→ **WORK REQUEST**: Make an exact copy of the records below, leaving every image out.
################
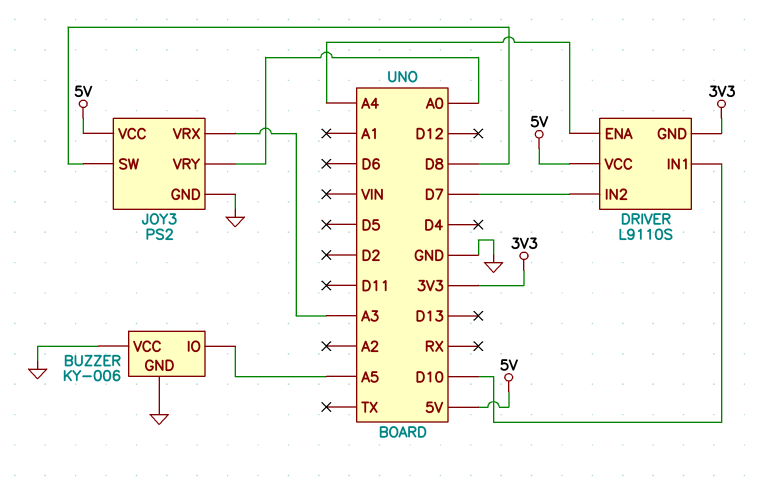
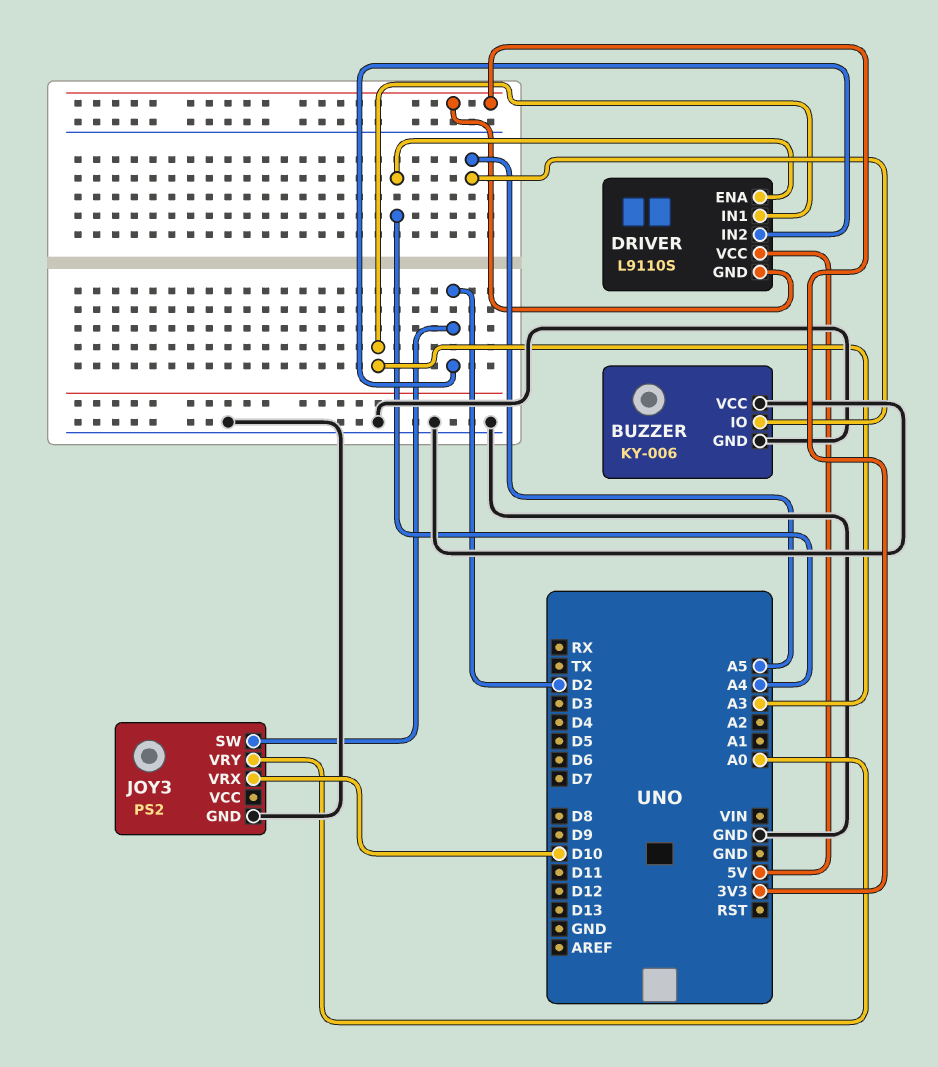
DRIVER pin IN1: D10 -> A3
DRIVER pin IN2: D7 -> D2
JOY3 pin SW: D8 -> D2
JOY3 pin VCC: 5V -> none
JOY3 pin VRX: A3 -> D10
################
→ **WRITTEN REPLY**:
DRIVER pin IN1: D10 -> A3
DRIVER pin IN2: D7 -> D2
JOY3 pin SW: D8 -> D2
JOY3 pin VCC: 5V -> none
JOY3 pin VRX: A3 -> D10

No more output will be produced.